_EXERCISE_:
Copy each record exactly and skip its pictures.

[Object correspondence data]

::::::::

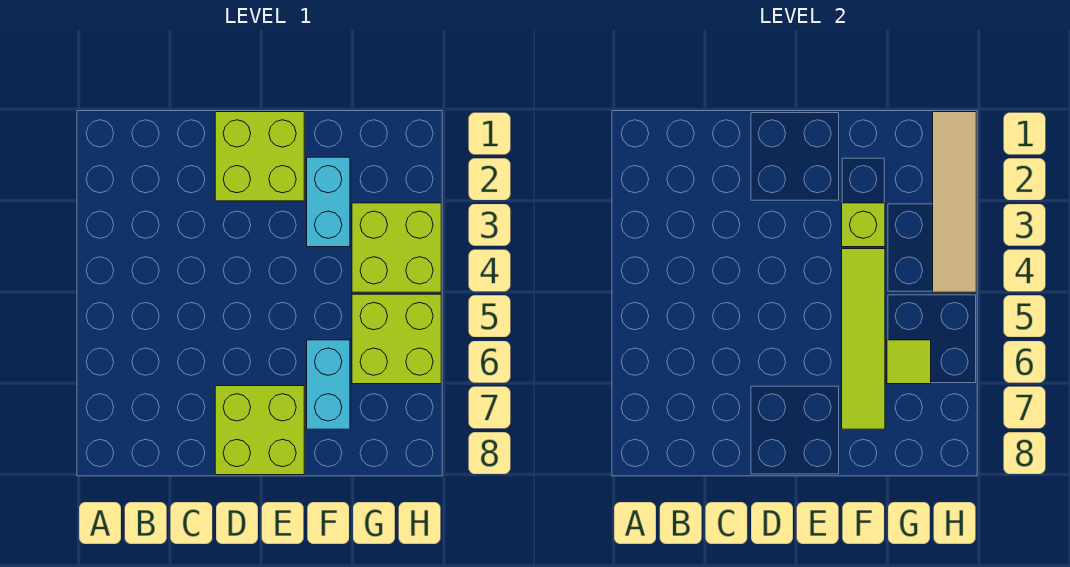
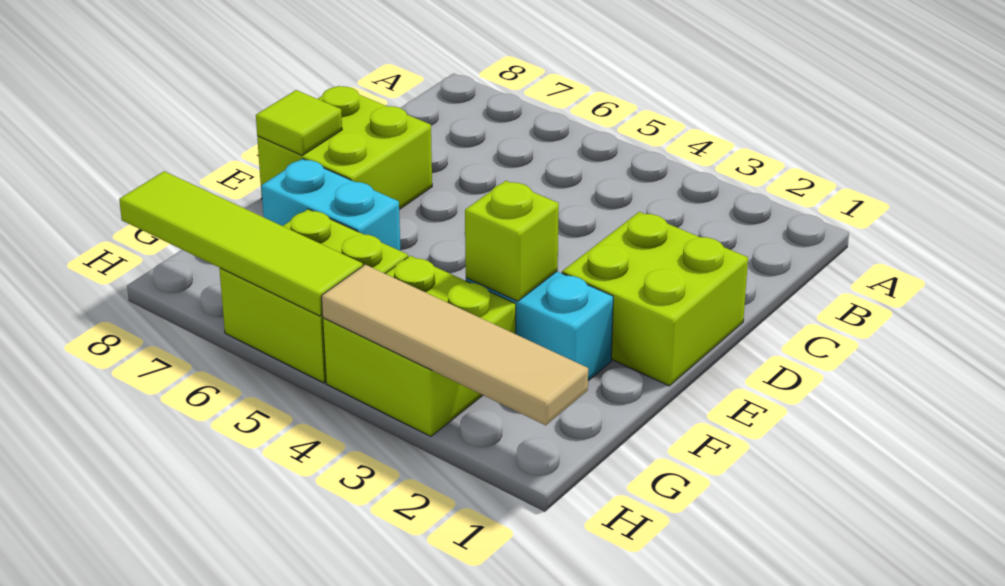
lime tile F4:F7 level 2 -> lime tile H5:H8 level 2
lime tile G6 level 2 -> lime tile E8 level 2

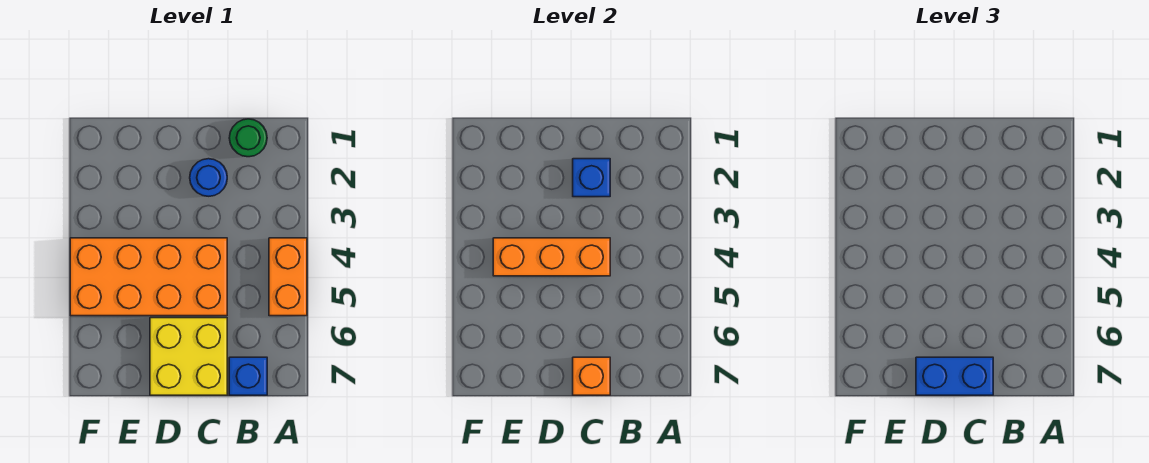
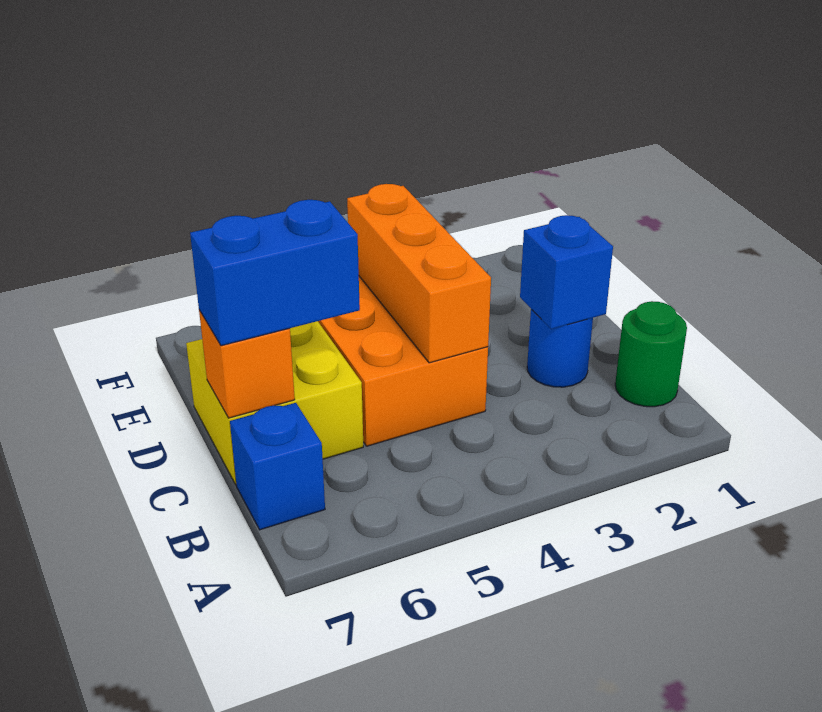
orange brick A4:A5 level 1 -> none
blue brick C7:D7 level 3 -> blue brick C6:C7 level 3

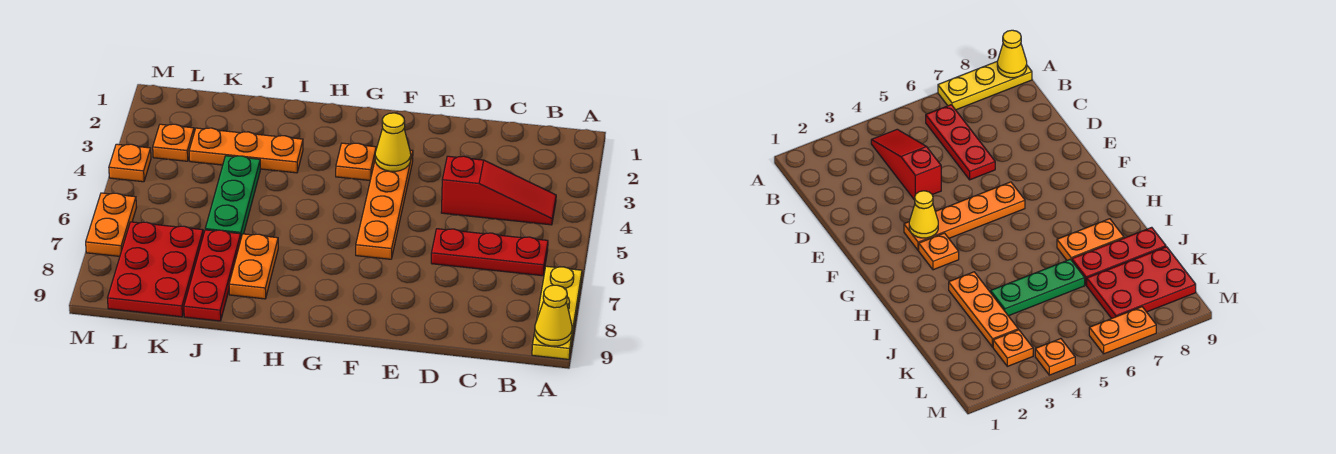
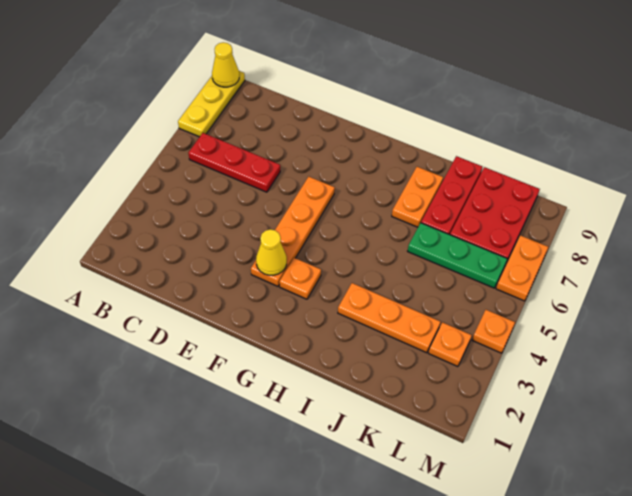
red slope B4:D4 level 1 top D -> none
green plate J4:J6 level 1 -> green plate J6:L6 level 1

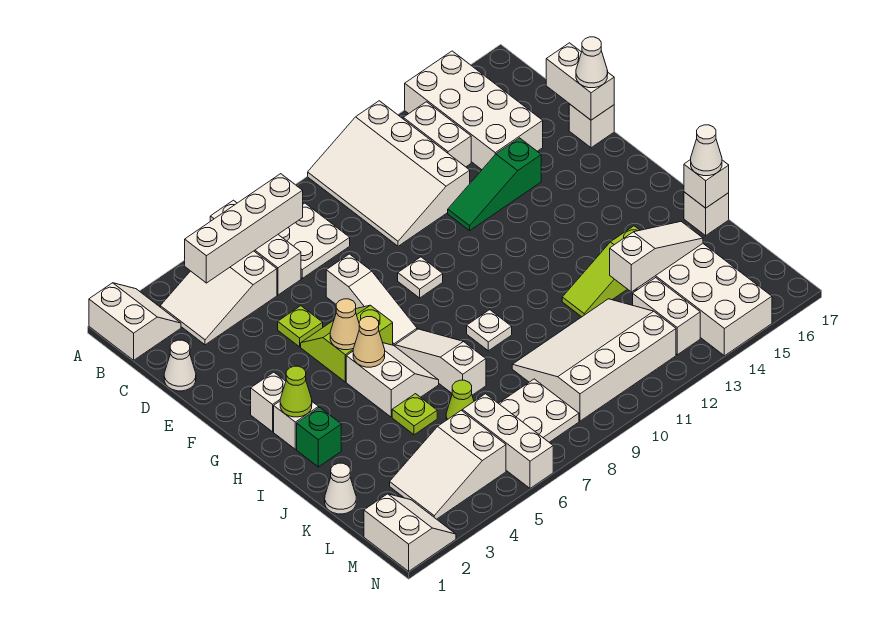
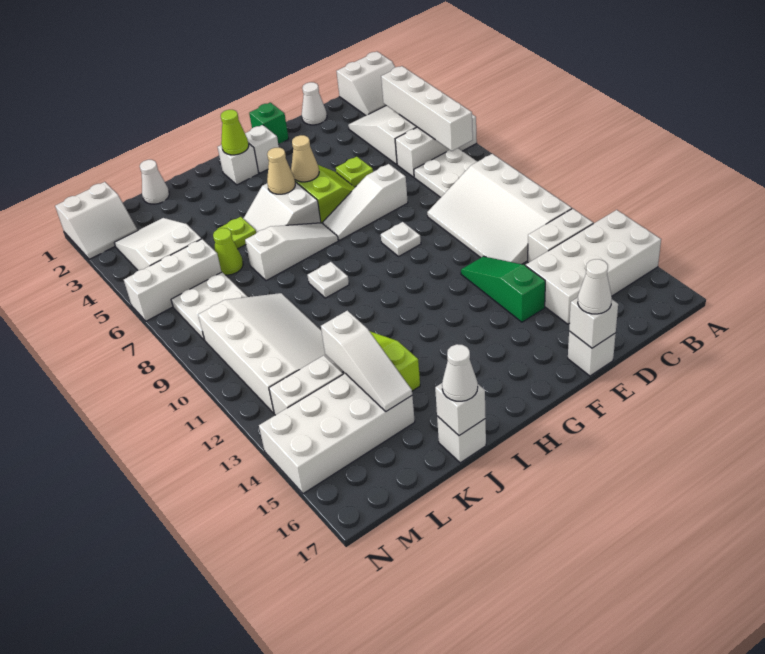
white slope A10:D12 level 1 top 12 -> white slope B9:D12 level 1 top B
white brick D17:E17 level 2 -> white brick E17 level 2
white slope H5:I6 level 1 top 5 -> white slope H5:I6 level 1 top H
green brick I2 level 1 -> green brick F1 level 1

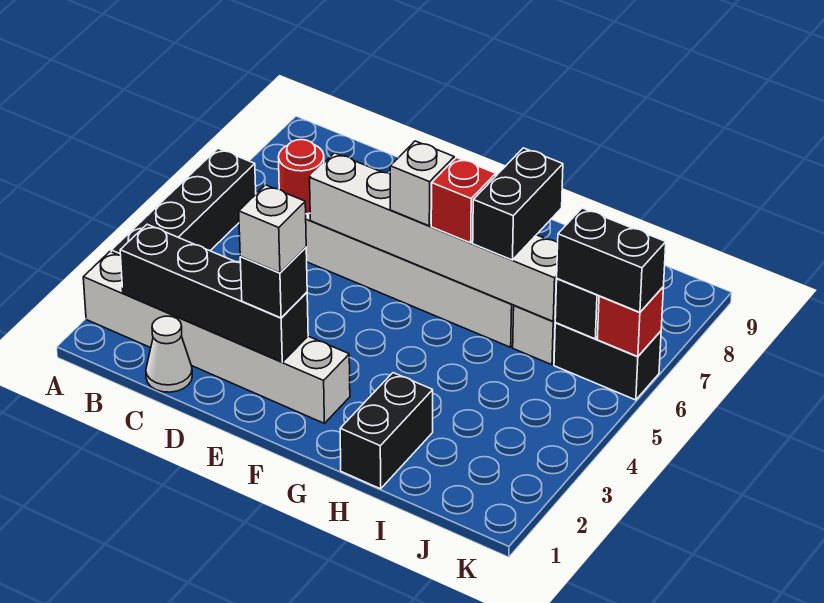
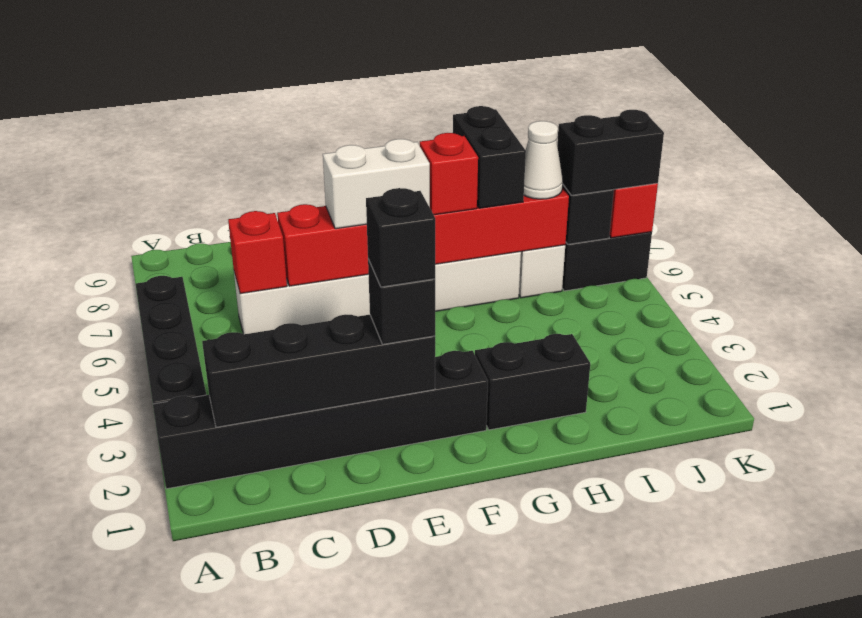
white brick A2:F2 level 1 -> black brick A2:F2 level 1
white cone C1 level 1 -> white cone I6 level 3
red round brick C6 level 2 -> red brick C6 level 2
white brick D6:I6 level 2 -> red brick D6:I6 level 2
white brick E2 level 4 -> black brick E2 level 4
white brick F6 level 3 -> white brick E6:F6 level 3
black brick H1:H2 level 1 -> black brick G2:H2 level 1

::::::::

_RESULT OF THIS EXERCISE_:
lime tile F4:F7 level 2 -> lime tile H5:H8 level 2
lime tile G6 level 2 -> lime tile E8 level 2

orange brick A4:A5 level 1 -> none
blue brick C7:D7 level 3 -> blue brick C6:C7 level 3

red slope B4:D4 level 1 top D -> none
green plate J4:J6 level 1 -> green plate J6:L6 level 1

white slope A10:D12 level 1 top 12 -> white slope B9:D12 level 1 top B
white brick D17:E17 level 2 -> white brick E17 level 2
white slope H5:I6 level 1 top 5 -> white slope H5:I6 level 1 top H
green brick I2 level 1 -> green brick F1 level 1

white brick A2:F2 level 1 -> black brick A2:F2 level 1
white cone C1 level 1 -> white cone I6 level 3
red round brick C6 level 2 -> red brick C6 level 2
white brick D6:I6 level 2 -> red brick D6:I6 level 2
white brick E2 level 4 -> black brick E2 level 4
white brick F6 level 3 -> white brick E6:F6 level 3
black brick H1:H2 level 1 -> black brick G2:H2 level 1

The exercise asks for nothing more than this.